▸ WORK REQUEST
Everything in the listing below has to be repeated exactly, except the pictures.

##### INFORMATION PROVIDED #####

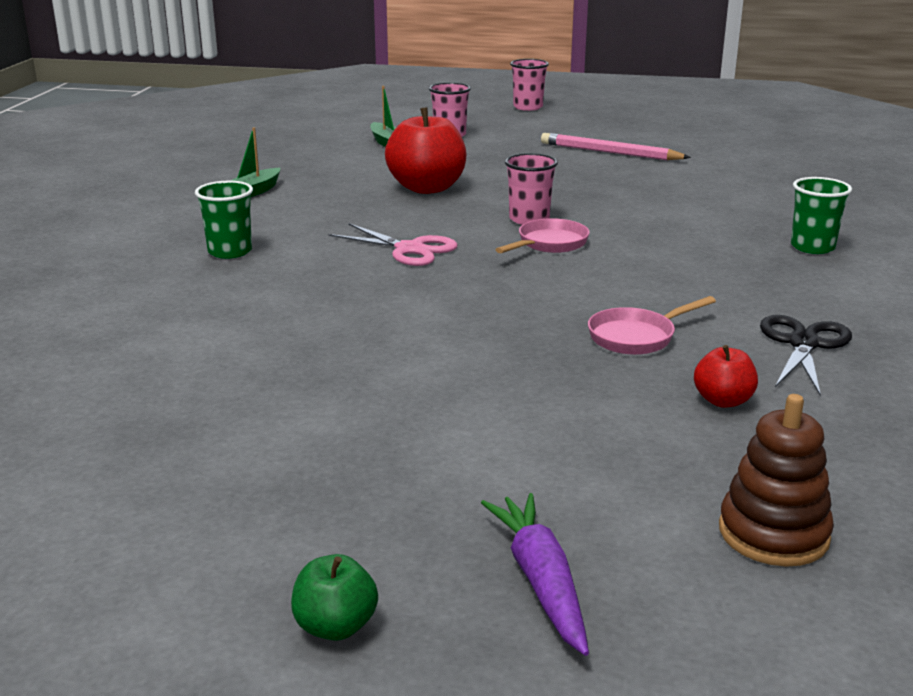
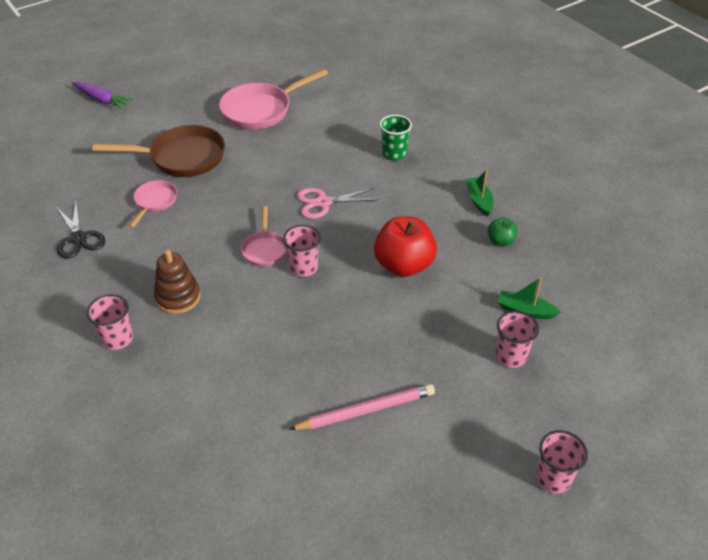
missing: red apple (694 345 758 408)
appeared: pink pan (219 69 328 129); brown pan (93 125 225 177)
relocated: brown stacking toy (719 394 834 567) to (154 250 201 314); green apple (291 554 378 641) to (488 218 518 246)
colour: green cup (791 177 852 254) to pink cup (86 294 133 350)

#####

▸ ANSWER BOX
missing: red apple (694 345 758 408)
appeared: pink pan (219 69 328 129); brown pan (93 125 225 177)
relocated: brown stacking toy (719 394 834 567) to (154 250 201 314); green apple (291 554 378 641) to (488 218 518 246)
colour: green cup (791 177 852 254) to pink cup (86 294 133 350)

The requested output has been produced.